What to work on: Which lines of the records below contain the word "DGND"? Report each of them in full.

Data supplied:
★ ★ ★ ★ ★ ★ ★

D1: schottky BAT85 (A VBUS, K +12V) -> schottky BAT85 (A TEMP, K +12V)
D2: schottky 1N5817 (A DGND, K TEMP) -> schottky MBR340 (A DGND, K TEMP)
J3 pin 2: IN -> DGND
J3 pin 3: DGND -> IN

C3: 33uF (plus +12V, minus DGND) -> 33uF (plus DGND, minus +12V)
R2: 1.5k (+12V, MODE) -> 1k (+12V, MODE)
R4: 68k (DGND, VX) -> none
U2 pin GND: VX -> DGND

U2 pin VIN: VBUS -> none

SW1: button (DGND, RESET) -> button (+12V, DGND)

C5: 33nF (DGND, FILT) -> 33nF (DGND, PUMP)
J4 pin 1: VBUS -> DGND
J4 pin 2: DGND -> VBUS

★ ★ ★ ★ ★ ★ ★

Problem solution:
D2: schottky 1N5817 (A DGND, K TEMP) -> schottky MBR340 (A DGND, K TEMP)
J3 pin 2: IN -> DGND
J3 pin 3: DGND -> IN
C3: 33uF (plus +12V, minus DGND) -> 33uF (plus DGND, minus +12V)
R4: 68k (DGND, VX) -> none
U2 pin GND: VX -> DGND
SW1: button (DGND, RESET) -> button (+12V, DGND)
C5: 33nF (DGND, FILT) -> 33nF (DGND, PUMP)
J4 pin 1: VBUS -> DGND
J4 pin 2: DGND -> VBUS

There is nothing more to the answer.